_Written instruction_. For each line below that includes the word "stroma", make a copy.

Dataset records start

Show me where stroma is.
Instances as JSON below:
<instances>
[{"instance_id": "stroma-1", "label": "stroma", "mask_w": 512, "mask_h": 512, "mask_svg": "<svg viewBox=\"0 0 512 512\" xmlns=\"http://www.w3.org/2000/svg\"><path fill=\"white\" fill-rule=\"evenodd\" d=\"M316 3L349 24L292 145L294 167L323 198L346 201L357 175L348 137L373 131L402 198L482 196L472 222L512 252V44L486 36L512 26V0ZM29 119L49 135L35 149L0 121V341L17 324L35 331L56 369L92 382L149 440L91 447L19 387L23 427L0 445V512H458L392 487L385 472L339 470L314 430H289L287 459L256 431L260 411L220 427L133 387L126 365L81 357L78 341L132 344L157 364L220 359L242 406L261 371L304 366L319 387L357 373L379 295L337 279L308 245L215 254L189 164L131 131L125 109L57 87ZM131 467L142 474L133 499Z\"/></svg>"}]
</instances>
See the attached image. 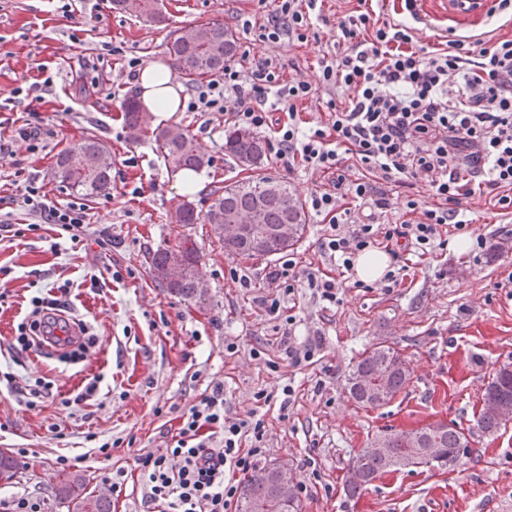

Dataset records end

_The reply_.
Show me where stroma is.
[{"instance_id": "stroma-1", "label": "stroma", "mask_w": 512, "mask_h": 512, "mask_svg": "<svg viewBox=\"0 0 512 512\" xmlns=\"http://www.w3.org/2000/svg\"><path fill=\"white\" fill-rule=\"evenodd\" d=\"M316 3L349 24L292 145L294 167L323 198L346 201L357 175L348 137L373 131L402 198L482 196L472 222L512 252V44L486 36L512 26V0ZM29 119L49 135L35 149L0 121V341L17 324L35 331L56 369L92 382L149 440L91 447L19 387L23 427L0 445V512H458L392 487L385 472L339 470L314 430H289L287 459L256 431L260 411L220 427L133 387L126 365L81 357L78 341L132 344L157 364L220 359L242 406L261 371L304 366L319 387L357 373L379 295L337 279L308 245L215 254L189 164L131 131L125 109L57 87ZM131 467L142 474L133 499Z\"/></svg>"}]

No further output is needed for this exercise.